[Record set — start]

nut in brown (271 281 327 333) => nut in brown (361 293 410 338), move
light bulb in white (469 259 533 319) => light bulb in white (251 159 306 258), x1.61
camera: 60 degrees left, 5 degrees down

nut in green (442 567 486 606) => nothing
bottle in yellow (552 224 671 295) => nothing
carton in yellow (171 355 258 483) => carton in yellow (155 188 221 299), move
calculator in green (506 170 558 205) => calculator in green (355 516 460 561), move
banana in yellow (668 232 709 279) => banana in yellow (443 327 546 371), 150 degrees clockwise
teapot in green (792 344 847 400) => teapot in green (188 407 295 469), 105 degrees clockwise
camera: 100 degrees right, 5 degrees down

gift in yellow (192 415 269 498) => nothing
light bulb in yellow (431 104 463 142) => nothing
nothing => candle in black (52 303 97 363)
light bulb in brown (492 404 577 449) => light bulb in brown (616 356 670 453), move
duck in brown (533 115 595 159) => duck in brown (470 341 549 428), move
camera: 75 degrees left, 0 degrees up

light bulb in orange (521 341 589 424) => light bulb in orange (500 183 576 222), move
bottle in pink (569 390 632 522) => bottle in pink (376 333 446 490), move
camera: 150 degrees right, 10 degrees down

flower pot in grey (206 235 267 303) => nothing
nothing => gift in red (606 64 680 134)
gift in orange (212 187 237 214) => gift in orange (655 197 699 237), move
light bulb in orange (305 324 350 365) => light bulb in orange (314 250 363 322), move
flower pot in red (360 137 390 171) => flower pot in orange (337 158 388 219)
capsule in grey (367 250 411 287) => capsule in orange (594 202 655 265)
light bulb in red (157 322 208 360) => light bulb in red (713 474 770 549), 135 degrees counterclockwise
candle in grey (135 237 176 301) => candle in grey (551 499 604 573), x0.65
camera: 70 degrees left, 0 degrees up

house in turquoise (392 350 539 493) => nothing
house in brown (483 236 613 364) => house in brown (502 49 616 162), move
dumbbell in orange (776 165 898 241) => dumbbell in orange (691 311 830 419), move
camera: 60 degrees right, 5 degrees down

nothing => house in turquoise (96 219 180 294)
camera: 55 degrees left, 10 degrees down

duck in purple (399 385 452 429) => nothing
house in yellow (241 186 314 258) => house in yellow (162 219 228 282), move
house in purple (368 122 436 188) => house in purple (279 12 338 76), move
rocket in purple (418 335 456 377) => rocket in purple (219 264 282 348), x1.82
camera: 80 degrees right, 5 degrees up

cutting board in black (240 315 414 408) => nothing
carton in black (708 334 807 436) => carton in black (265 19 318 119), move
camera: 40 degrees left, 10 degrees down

[Record set — finish]

» Your instructions: Write the records out once more, exactly as shown.

» Answer space:
nut in brown (271 281 327 333) => nut in brown (361 293 410 338), move
light bulb in white (469 259 533 319) => light bulb in white (251 159 306 258), x1.61
camera: 60 degrees left, 5 degrees down

nut in green (442 567 486 606) => nothing
bottle in yellow (552 224 671 295) => nothing
carton in yellow (171 355 258 483) => carton in yellow (155 188 221 299), move
calculator in green (506 170 558 205) => calculator in green (355 516 460 561), move
banana in yellow (668 232 709 279) => banana in yellow (443 327 546 371), 150 degrees clockwise
teapot in green (792 344 847 400) => teapot in green (188 407 295 469), 105 degrees clockwise
camera: 100 degrees right, 5 degrees down

gift in yellow (192 415 269 498) => nothing
light bulb in yellow (431 104 463 142) => nothing
nothing => candle in black (52 303 97 363)
light bulb in brown (492 404 577 449) => light bulb in brown (616 356 670 453), move
duck in brown (533 115 595 159) => duck in brown (470 341 549 428), move
camera: 75 degrees left, 0 degrees up

light bulb in orange (521 341 589 424) => light bulb in orange (500 183 576 222), move
bottle in pink (569 390 632 522) => bottle in pink (376 333 446 490), move
camera: 150 degrees right, 10 degrees down

flower pot in grey (206 235 267 303) => nothing
nothing => gift in red (606 64 680 134)
gift in orange (212 187 237 214) => gift in orange (655 197 699 237), move
light bulb in orange (305 324 350 365) => light bulb in orange (314 250 363 322), move
flower pot in red (360 137 390 171) => flower pot in orange (337 158 388 219)
capsule in grey (367 250 411 287) => capsule in orange (594 202 655 265)
light bulb in red (157 322 208 360) => light bulb in red (713 474 770 549), 135 degrees counterclockwise
candle in grey (135 237 176 301) => candle in grey (551 499 604 573), x0.65
camera: 70 degrees left, 0 degrees up

house in turquoise (392 350 539 493) => nothing
house in brown (483 236 613 364) => house in brown (502 49 616 162), move
dumbbell in orange (776 165 898 241) => dumbbell in orange (691 311 830 419), move
camera: 60 degrees right, 5 degrees down

nothing => house in turquoise (96 219 180 294)
camera: 55 degrees left, 10 degrees down

duck in purple (399 385 452 429) => nothing
house in yellow (241 186 314 258) => house in yellow (162 219 228 282), move
house in purple (368 122 436 188) => house in purple (279 12 338 76), move
rocket in purple (418 335 456 377) => rocket in purple (219 264 282 348), x1.82
camera: 80 degrees right, 5 degrees up

cutting board in black (240 315 414 408) => nothing
carton in black (708 334 807 436) => carton in black (265 19 318 119), move
camera: 40 degrees left, 10 degrees down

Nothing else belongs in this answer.